_What is expected:_
Could you filter the records below and return each line that holds "down"?

_Raw data:_
BEGIN

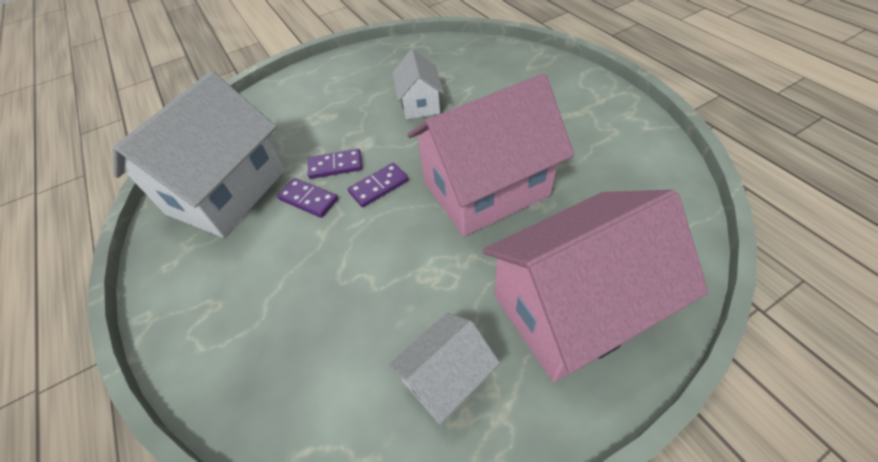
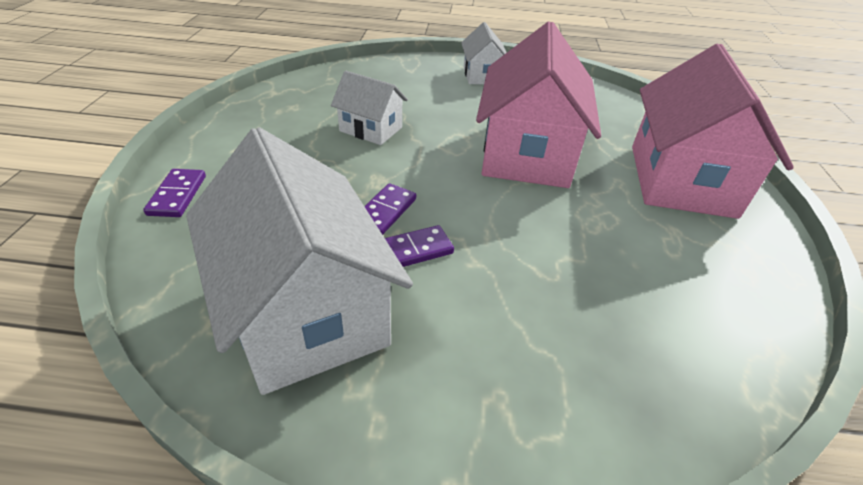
camera: 60 degrees left, 10 degrees down
purple domino [348,163,409,208] -> purple domino moved to [143,169,206,217]
white house [388,313,500,424] -> white house moved to [461,22,507,84]

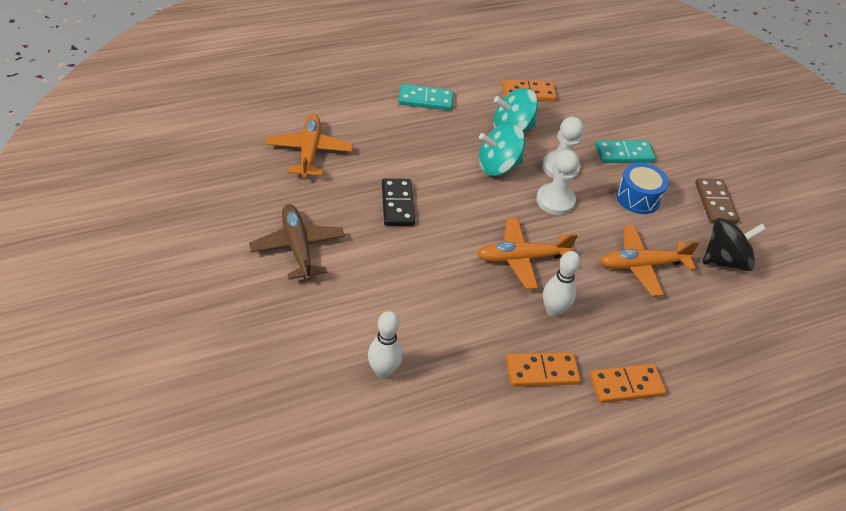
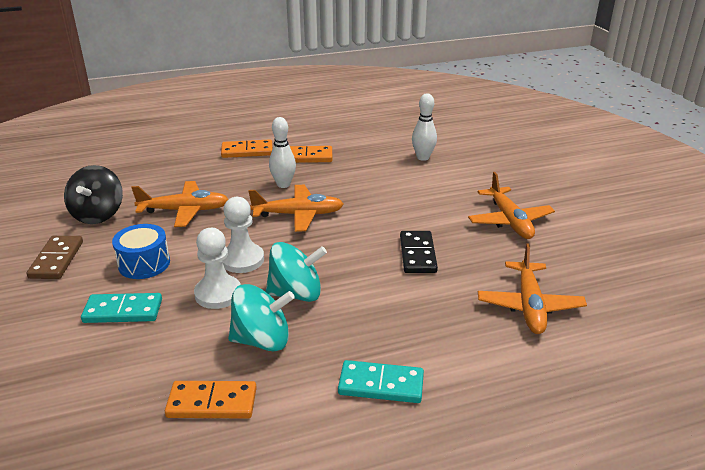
camera: 170 degrees left, 15 degrees down
brown plane [249,204,345,281] -> orange plane [468,172,555,239]
black spinning top [703,218,766,271] -> black spinning top turned 75 degrees counterclockwise [64,165,123,224]

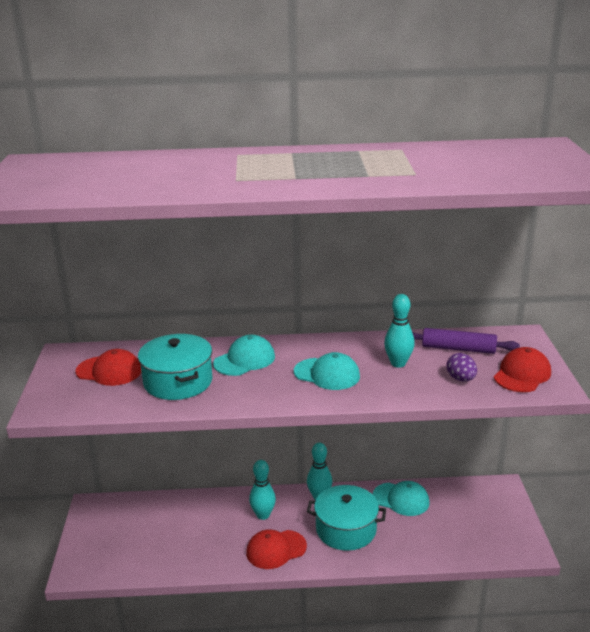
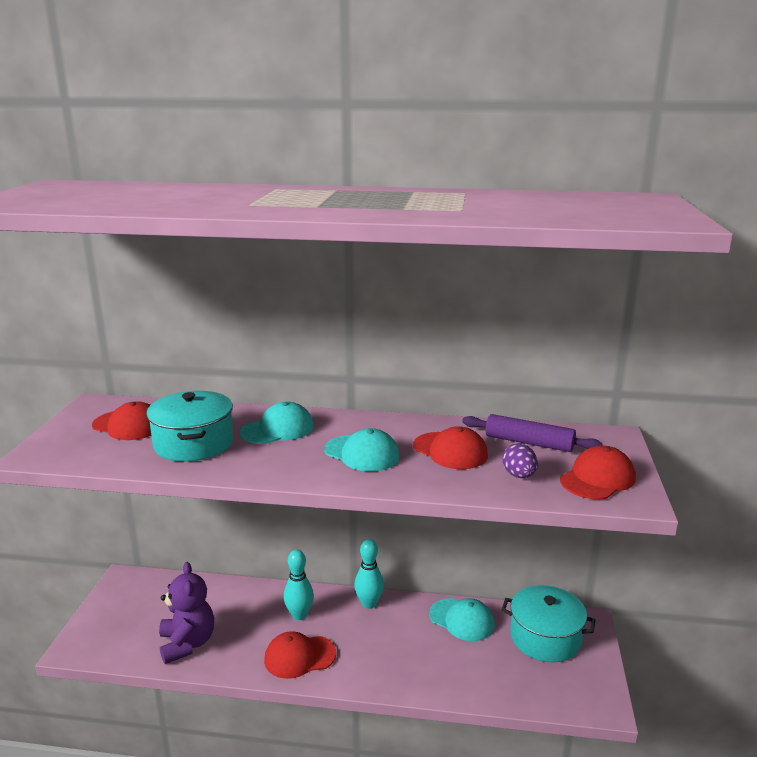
camera: 10 degrees right, 5 degrees down
turquoise pot [307,485,386,551] -> turquoise pot moved to [501,585,596,662]
turquoise bowling pin [384,294,415,368] -> red cap [413,426,488,469]
none -> purple teddy bear [159,562,214,664]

END

_Exercise answer:_
camera: 60 degrees left, 10 degrees down
camera: 170 degrees left, 15 degrees down
camera: 10 degrees right, 5 degrees down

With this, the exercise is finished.